>> BEGIN
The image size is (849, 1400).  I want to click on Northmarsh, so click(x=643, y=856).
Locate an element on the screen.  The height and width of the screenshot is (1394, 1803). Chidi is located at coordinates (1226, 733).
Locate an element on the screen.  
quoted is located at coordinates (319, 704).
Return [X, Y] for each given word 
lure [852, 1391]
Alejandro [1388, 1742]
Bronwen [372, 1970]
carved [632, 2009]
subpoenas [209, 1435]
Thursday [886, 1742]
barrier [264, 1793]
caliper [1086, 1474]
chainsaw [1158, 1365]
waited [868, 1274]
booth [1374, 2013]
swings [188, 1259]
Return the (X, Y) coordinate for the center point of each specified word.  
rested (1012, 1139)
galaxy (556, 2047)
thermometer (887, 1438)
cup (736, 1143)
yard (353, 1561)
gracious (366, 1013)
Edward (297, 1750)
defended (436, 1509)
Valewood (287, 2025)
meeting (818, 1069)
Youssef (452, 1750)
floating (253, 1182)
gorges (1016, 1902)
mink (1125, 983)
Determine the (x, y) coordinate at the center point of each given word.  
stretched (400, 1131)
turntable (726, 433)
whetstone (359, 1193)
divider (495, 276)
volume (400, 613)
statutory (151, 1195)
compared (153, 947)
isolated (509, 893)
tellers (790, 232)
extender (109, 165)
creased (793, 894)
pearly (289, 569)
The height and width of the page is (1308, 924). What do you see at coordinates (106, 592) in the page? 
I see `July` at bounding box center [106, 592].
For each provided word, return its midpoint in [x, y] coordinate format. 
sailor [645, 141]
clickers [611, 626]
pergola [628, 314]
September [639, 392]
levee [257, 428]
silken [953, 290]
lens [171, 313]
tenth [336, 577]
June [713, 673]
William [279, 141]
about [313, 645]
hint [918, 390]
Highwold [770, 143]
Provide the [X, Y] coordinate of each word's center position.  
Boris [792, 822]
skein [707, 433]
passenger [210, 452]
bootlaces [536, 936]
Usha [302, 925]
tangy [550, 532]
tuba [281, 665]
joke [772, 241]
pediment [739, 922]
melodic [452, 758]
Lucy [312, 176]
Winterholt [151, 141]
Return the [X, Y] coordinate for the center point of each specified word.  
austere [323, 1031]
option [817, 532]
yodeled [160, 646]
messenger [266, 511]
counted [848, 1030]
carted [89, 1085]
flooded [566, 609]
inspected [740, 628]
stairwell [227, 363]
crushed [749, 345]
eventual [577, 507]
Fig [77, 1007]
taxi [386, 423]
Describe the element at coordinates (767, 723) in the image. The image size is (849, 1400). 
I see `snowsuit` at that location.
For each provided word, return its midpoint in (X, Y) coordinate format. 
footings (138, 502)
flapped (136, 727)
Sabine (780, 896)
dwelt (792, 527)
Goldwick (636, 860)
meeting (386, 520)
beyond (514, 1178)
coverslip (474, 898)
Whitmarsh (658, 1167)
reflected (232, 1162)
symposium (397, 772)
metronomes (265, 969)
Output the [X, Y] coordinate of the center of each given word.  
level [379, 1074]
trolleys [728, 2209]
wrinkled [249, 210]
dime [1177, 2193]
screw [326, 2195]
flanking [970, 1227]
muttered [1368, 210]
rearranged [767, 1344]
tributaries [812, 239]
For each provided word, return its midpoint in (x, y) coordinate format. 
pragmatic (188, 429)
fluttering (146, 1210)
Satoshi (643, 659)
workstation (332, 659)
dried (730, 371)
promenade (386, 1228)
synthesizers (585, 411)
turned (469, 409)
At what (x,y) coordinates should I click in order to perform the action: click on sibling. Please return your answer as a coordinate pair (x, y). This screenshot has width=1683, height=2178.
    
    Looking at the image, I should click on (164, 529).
>> END
Reproduce all of the data above, line for line, without changing a single character.

The image size is (849, 1400).  I want to click on Northmarsh, so click(x=643, y=856).
Locate an element on the screen.  The height and width of the screenshot is (1394, 1803). Chidi is located at coordinates (1226, 733).
Locate an element on the screen.  
quoted is located at coordinates (319, 704).
Return [X, Y] for each given word 
lure [852, 1391]
Alejandro [1388, 1742]
Bronwen [372, 1970]
carved [632, 2009]
subpoenas [209, 1435]
Thursday [886, 1742]
barrier [264, 1793]
caliper [1086, 1474]
chainsaw [1158, 1365]
waited [868, 1274]
booth [1374, 2013]
swings [188, 1259]
Return the (X, Y) coordinate for the center point of each specified word.  
rested (1012, 1139)
galaxy (556, 2047)
thermometer (887, 1438)
cup (736, 1143)
yard (353, 1561)
gracious (366, 1013)
Edward (297, 1750)
defended (436, 1509)
Valewood (287, 2025)
meeting (818, 1069)
Youssef (452, 1750)
floating (253, 1182)
gorges (1016, 1902)
mink (1125, 983)
Determine the (x, y) coordinate at the center point of each given word.  
stretched (400, 1131)
turntable (726, 433)
whetstone (359, 1193)
divider (495, 276)
volume (400, 613)
statutory (151, 1195)
compared (153, 947)
isolated (509, 893)
tellers (790, 232)
extender (109, 165)
creased (793, 894)
pearly (289, 569)
The height and width of the page is (1308, 924). What do you see at coordinates (106, 592) in the page? 
I see `July` at bounding box center [106, 592].
For each provided word, return its midpoint in [x, y] coordinate format. 
sailor [645, 141]
clickers [611, 626]
pergola [628, 314]
September [639, 392]
levee [257, 428]
silken [953, 290]
lens [171, 313]
tenth [336, 577]
June [713, 673]
William [279, 141]
about [313, 645]
hint [918, 390]
Highwold [770, 143]
Provide the [X, Y] coordinate of each word's center position.  
Boris [792, 822]
skein [707, 433]
passenger [210, 452]
bootlaces [536, 936]
Usha [302, 925]
tangy [550, 532]
tuba [281, 665]
joke [772, 241]
pediment [739, 922]
melodic [452, 758]
Lucy [312, 176]
Winterholt [151, 141]
Return the [X, Y] coordinate for the center point of each specified word.  
austere [323, 1031]
option [817, 532]
yodeled [160, 646]
messenger [266, 511]
counted [848, 1030]
carted [89, 1085]
flooded [566, 609]
inspected [740, 628]
stairwell [227, 363]
crushed [749, 345]
eventual [577, 507]
Fig [77, 1007]
taxi [386, 423]
Describe the element at coordinates (767, 723) in the image. The image size is (849, 1400). 
I see `snowsuit` at that location.
For each provided word, return its midpoint in (X, Y) coordinate format. 
footings (138, 502)
flapped (136, 727)
Sabine (780, 896)
dwelt (792, 527)
Goldwick (636, 860)
meeting (386, 520)
beyond (514, 1178)
coverslip (474, 898)
Whitmarsh (658, 1167)
reflected (232, 1162)
symposium (397, 772)
metronomes (265, 969)
Output the [X, Y] coordinate of the center of each given word.  
level [379, 1074]
trolleys [728, 2209]
wrinkled [249, 210]
dime [1177, 2193]
screw [326, 2195]
flanking [970, 1227]
muttered [1368, 210]
rearranged [767, 1344]
tributaries [812, 239]
For each provided word, return its midpoint in (x, y) coordinate format. 
pragmatic (188, 429)
fluttering (146, 1210)
Satoshi (643, 659)
workstation (332, 659)
dried (730, 371)
promenade (386, 1228)
synthesizers (585, 411)
turned (469, 409)
At what (x,y) coordinates should I click in order to perform the action: click on sibling. Please return your answer as a coordinate pair (x, y). This screenshot has width=1683, height=2178.
    
    Looking at the image, I should click on (164, 529).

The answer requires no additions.